-- WHAT YOU SHOULD DO --
Print out all of the records exactly; no picture belongs in the result.

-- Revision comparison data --
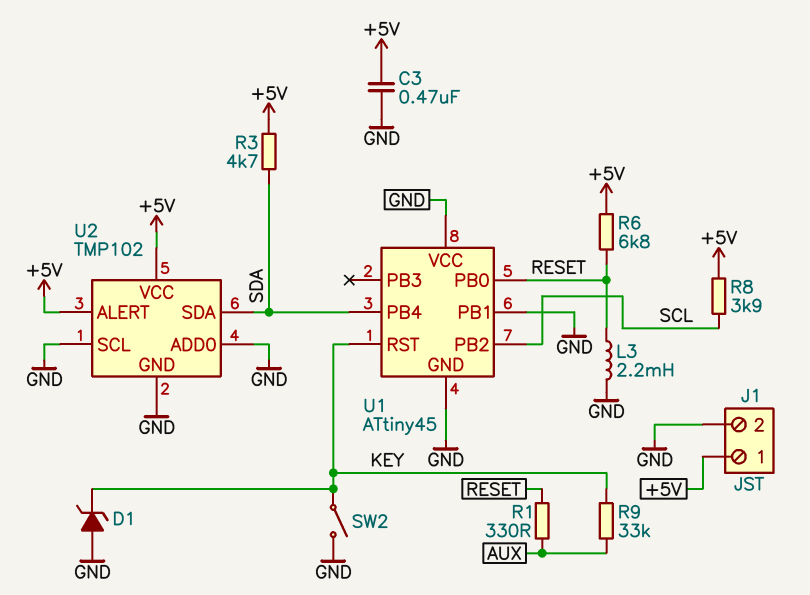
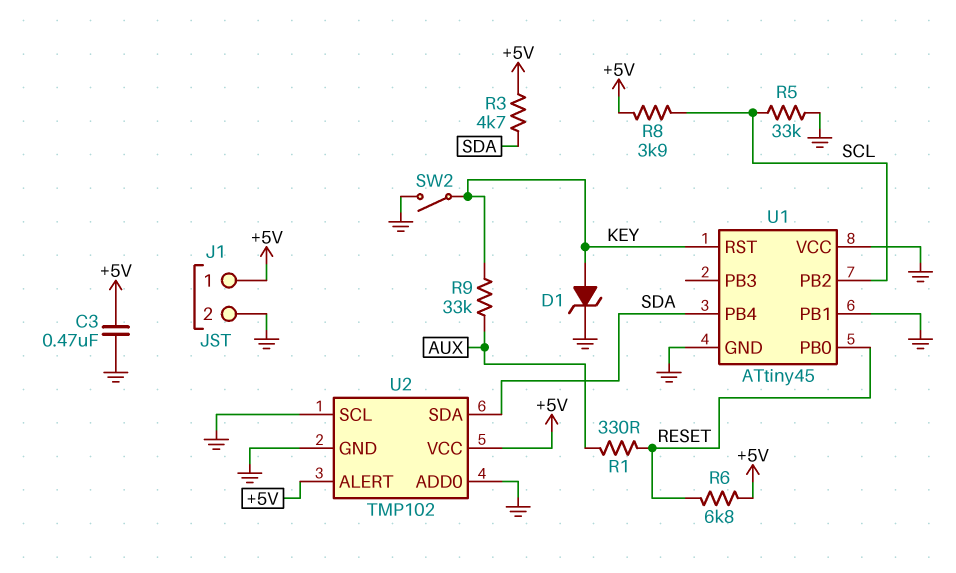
D1: zener (A GND, K KEY) -> zener (A KEY, K GND)
L3: 2.2mH (GND, RESET) -> none
R5: none -> 33k (GND, SCL)

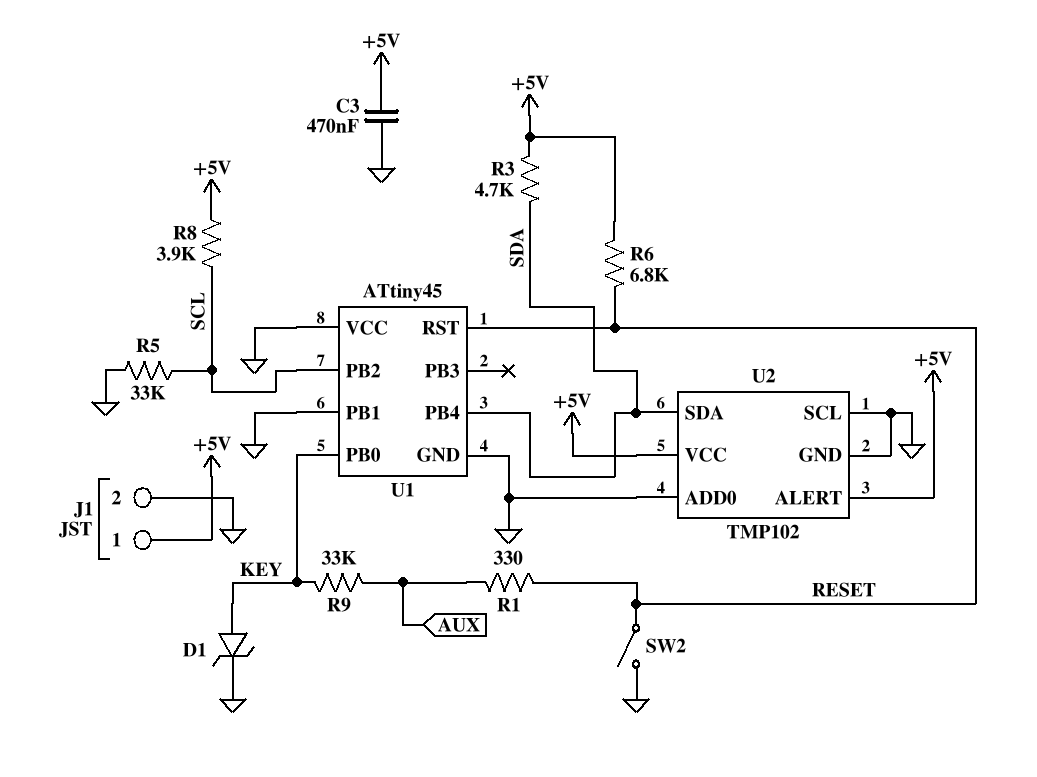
SW2: switch (GND, KEY) -> switch (GND, RESET)
U1 pin PB0: RESET -> KEY
U1 pin RST: KEY -> RESET

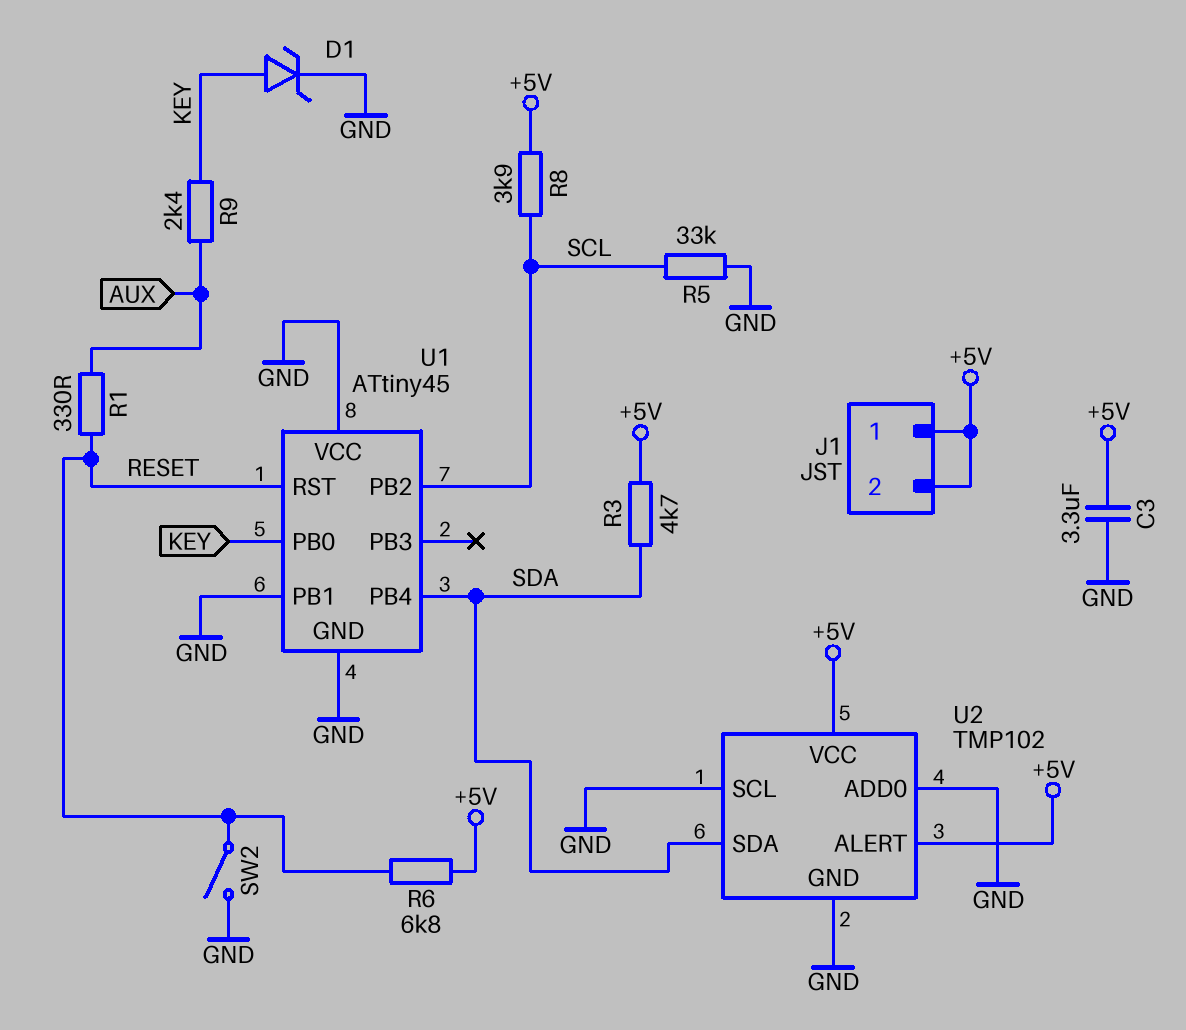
C3: 470nF (+5V, GND) -> 3.3uF (+5V, GND)
J1 pin 2: GND -> +5V
R9: 33k (AUX, KEY) -> 2.4k (AUX, KEY)

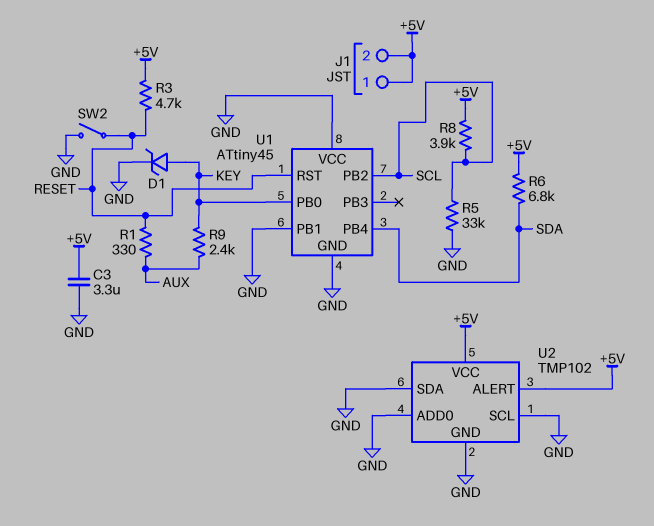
R3: 4.7k (+5V, SDA) -> 4.7k (+5V, RESET)
R6: 6.8k (+5V, RESET) -> 6.8k (+5V, SDA)
U2 pin SDA: SDA -> GND

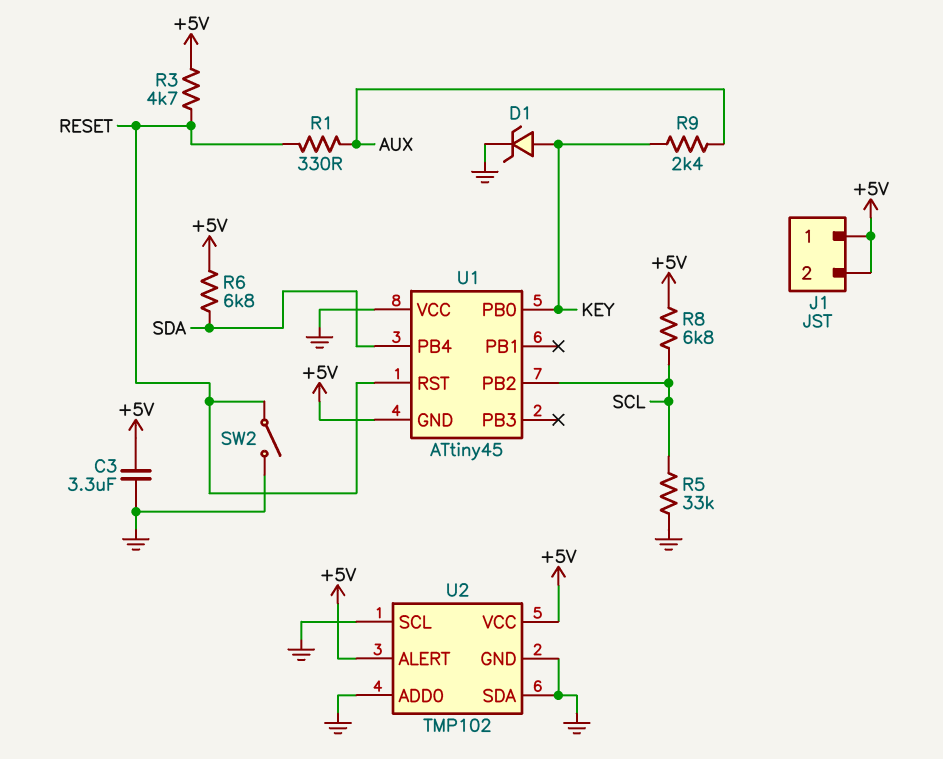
R8: 3.9k (+5V, SCL) -> 6.8k (+5V, SCL)
U1 pin GND: GND -> +5V
U1 pin PB1: GND -> none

-- ANSWER --
D1: zener (A GND, K KEY) -> zener (A KEY, K GND)
L3: 2.2mH (GND, RESET) -> none
R5: none -> 33k (GND, SCL)

SW2: switch (GND, KEY) -> switch (GND, RESET)
U1 pin PB0: RESET -> KEY
U1 pin RST: KEY -> RESET

C3: 470nF (+5V, GND) -> 3.3uF (+5V, GND)
J1 pin 2: GND -> +5V
R9: 33k (AUX, KEY) -> 2.4k (AUX, KEY)

R3: 4.7k (+5V, SDA) -> 4.7k (+5V, RESET)
R6: 6.8k (+5V, RESET) -> 6.8k (+5V, SDA)
U2 pin SDA: SDA -> GND

R8: 3.9k (+5V, SCL) -> 6.8k (+5V, SCL)
U1 pin GND: GND -> +5V
U1 pin PB1: GND -> none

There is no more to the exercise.